Top of Data listing

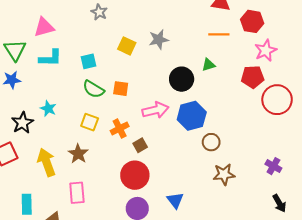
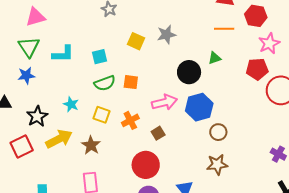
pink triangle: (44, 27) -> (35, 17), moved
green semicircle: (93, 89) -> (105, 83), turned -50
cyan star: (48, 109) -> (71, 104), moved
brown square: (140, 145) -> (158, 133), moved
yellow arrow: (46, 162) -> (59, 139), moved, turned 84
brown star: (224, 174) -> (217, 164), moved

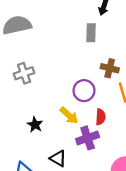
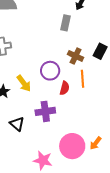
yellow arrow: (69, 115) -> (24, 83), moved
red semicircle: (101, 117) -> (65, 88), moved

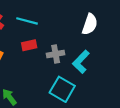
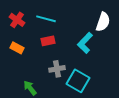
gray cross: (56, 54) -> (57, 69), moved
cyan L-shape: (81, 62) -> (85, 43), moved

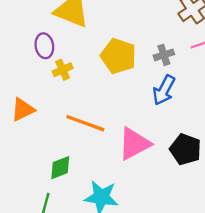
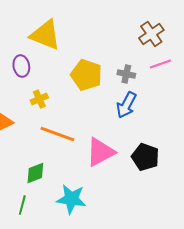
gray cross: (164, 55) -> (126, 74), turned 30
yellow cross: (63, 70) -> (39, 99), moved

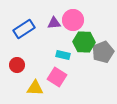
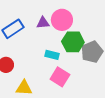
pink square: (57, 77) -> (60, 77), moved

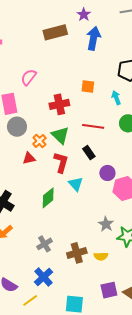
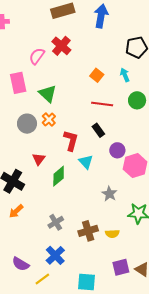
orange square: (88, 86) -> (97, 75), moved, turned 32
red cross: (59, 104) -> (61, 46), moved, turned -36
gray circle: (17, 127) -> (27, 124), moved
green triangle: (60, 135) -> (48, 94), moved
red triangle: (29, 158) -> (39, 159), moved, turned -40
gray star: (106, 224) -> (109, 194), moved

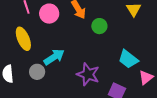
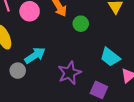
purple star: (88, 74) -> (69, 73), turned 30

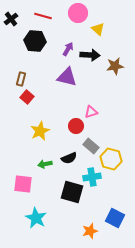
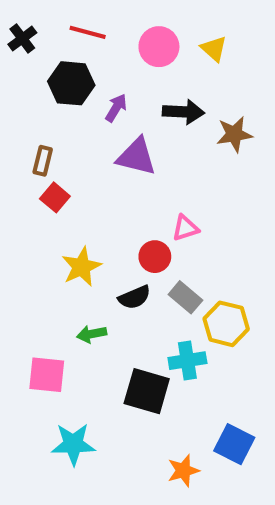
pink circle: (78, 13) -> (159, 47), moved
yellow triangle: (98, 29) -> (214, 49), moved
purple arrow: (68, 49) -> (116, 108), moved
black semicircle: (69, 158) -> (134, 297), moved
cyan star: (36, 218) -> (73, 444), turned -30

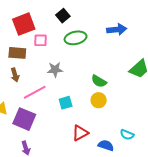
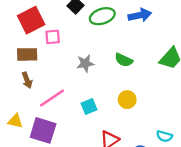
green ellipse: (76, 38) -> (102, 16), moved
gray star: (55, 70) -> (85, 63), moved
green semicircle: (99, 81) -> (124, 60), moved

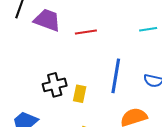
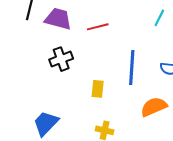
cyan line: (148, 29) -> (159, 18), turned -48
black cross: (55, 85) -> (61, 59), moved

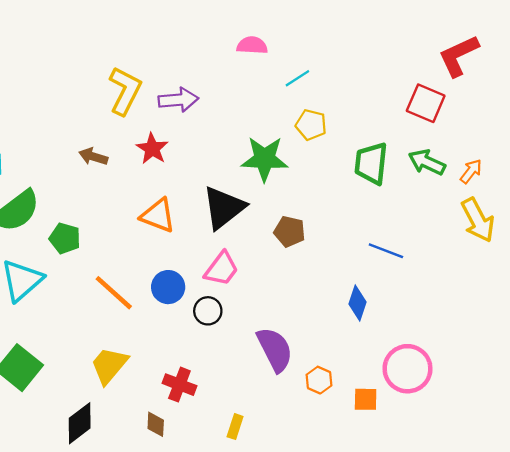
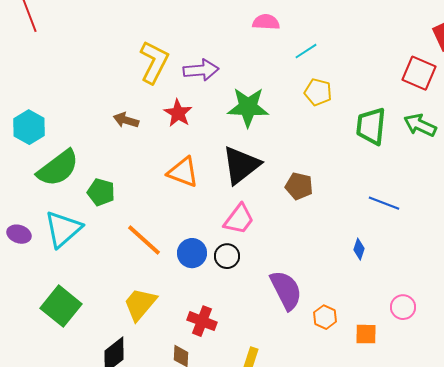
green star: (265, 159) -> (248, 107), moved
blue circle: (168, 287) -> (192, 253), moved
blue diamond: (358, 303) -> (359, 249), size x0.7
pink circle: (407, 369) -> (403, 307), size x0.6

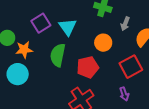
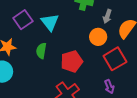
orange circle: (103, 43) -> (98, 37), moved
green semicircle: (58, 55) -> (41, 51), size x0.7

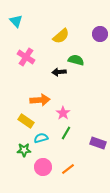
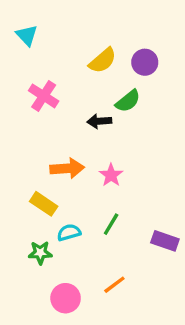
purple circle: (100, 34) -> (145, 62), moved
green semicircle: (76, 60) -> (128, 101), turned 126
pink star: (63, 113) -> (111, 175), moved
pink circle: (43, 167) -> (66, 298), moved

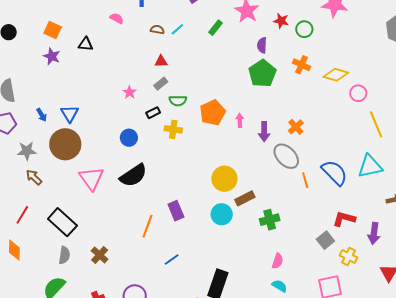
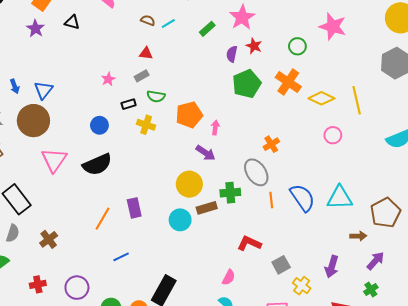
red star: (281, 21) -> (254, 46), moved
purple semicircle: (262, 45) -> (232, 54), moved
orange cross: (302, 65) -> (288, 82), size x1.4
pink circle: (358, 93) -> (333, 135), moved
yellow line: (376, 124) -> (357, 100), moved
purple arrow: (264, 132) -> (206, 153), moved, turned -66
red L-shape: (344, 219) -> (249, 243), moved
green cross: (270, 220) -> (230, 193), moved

Bottom of Data listing
Top of Data listing

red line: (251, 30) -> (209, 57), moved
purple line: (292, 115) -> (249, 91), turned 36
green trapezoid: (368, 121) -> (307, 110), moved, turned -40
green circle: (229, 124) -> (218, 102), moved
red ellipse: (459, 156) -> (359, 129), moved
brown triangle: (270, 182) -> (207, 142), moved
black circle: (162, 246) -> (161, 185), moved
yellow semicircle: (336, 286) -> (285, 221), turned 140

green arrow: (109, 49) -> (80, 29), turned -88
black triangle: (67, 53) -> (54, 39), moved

Bottom of Data listing

__Your objective__
From the entries, report each line that includes the word "triangle".

__Solution__
pink triangle: (44, 27) -> (35, 17), moved
green triangle: (60, 135) -> (48, 94), moved
red triangle: (29, 158) -> (39, 159), moved, turned -40
yellow triangle: (98, 29) -> (214, 49), moved
brown triangle: (270, 182) -> (207, 142), moved
black triangle: (67, 53) -> (54, 39), moved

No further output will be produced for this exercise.